How to complete this task:
When a line of the records below contains the string "button", copy that whole line.

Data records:
■ ■ ■ ■ ■

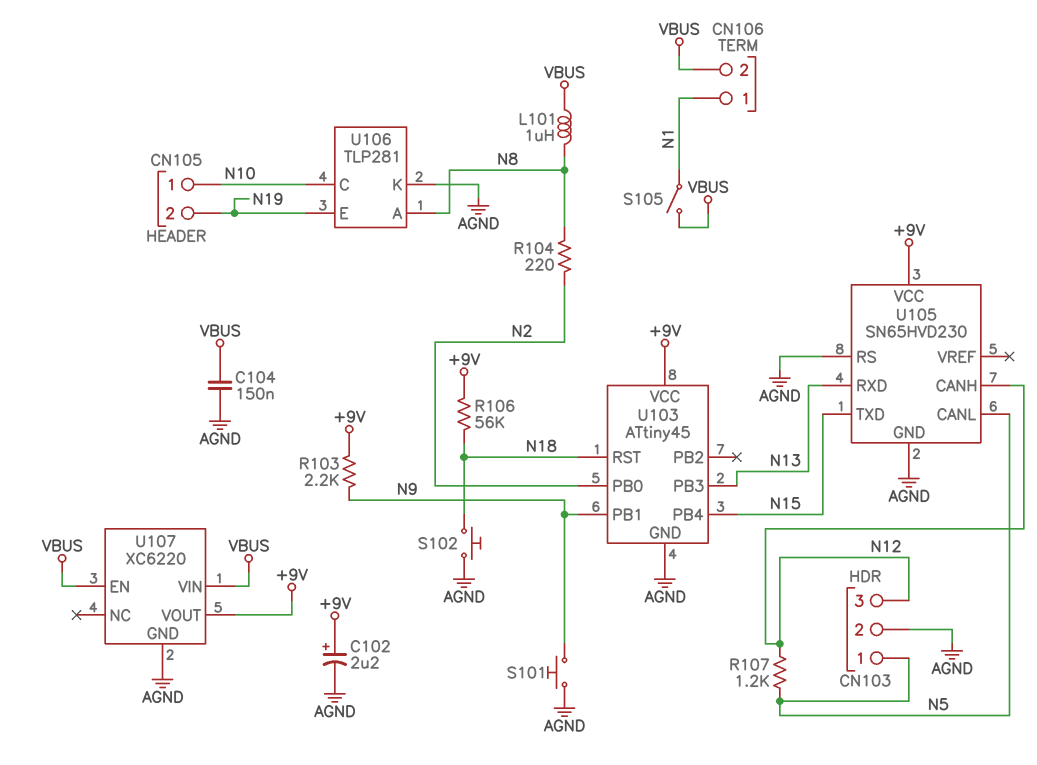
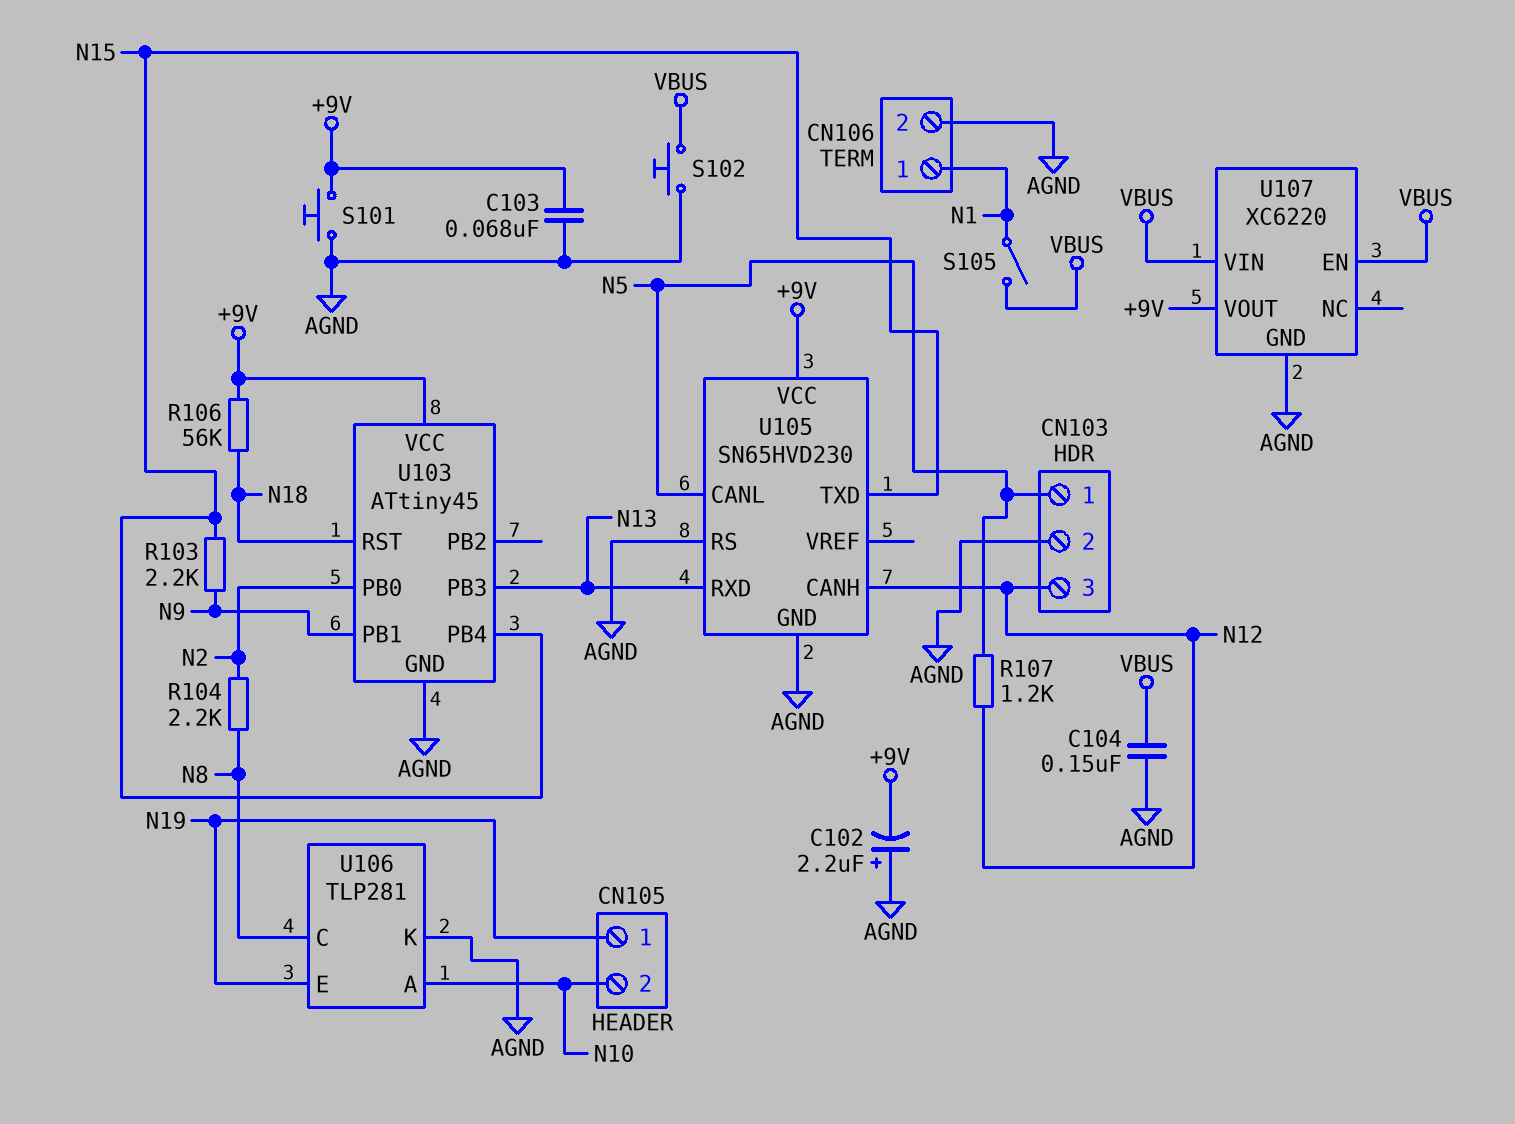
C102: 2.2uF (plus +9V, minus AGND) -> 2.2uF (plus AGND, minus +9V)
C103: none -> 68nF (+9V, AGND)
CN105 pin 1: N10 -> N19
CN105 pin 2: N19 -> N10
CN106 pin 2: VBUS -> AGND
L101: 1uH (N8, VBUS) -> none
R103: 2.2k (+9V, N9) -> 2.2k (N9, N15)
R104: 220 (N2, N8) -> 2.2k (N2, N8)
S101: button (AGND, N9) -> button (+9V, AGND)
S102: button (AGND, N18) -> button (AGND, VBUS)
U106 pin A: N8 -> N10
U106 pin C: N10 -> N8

■ ■ ■ ■ ■

Completed exercise:
S101: button (AGND, N9) -> button (+9V, AGND)
S102: button (AGND, N18) -> button (AGND, VBUS)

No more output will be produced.